> Goal of the exercise:
Extract, from the listing that follows, each line containing the word "hammer".

**** Supplied material ****

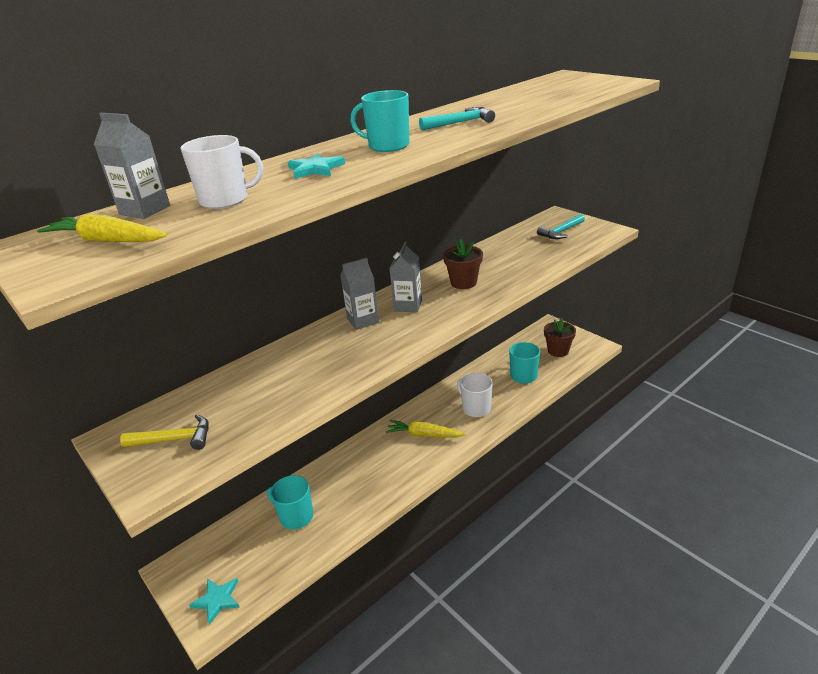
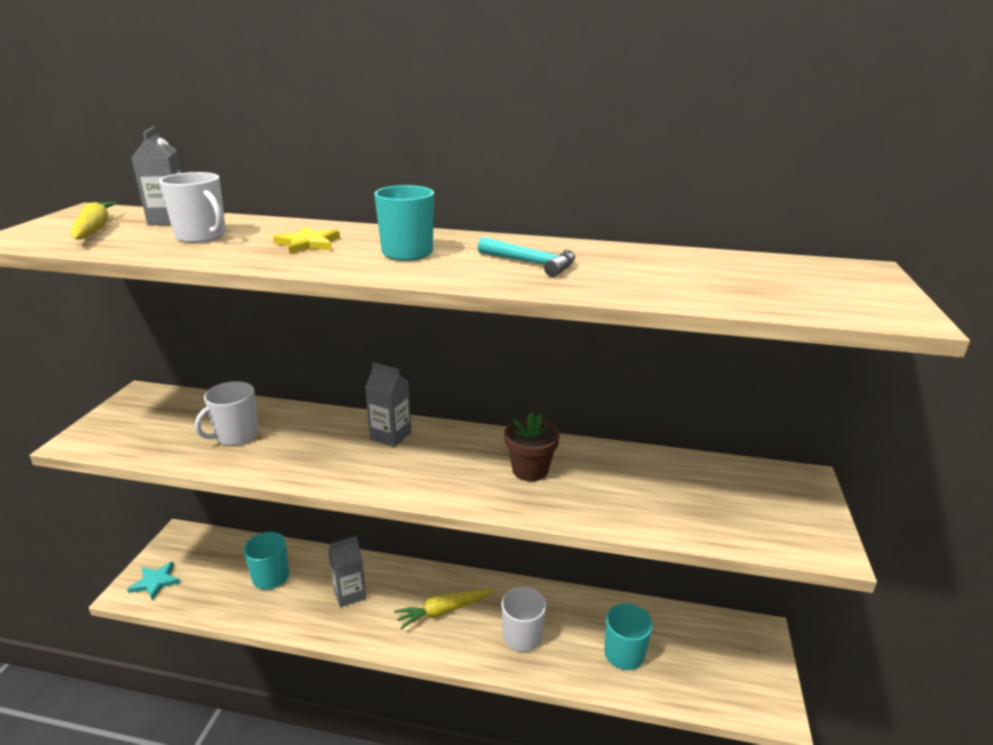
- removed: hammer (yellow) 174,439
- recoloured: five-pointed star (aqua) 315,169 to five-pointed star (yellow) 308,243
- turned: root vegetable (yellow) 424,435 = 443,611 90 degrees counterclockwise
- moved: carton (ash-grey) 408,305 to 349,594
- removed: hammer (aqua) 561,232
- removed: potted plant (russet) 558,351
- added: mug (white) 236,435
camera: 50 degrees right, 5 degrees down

****

> Exercise response:
- removed: hammer (yellow) 174,439
- removed: hammer (aqua) 561,232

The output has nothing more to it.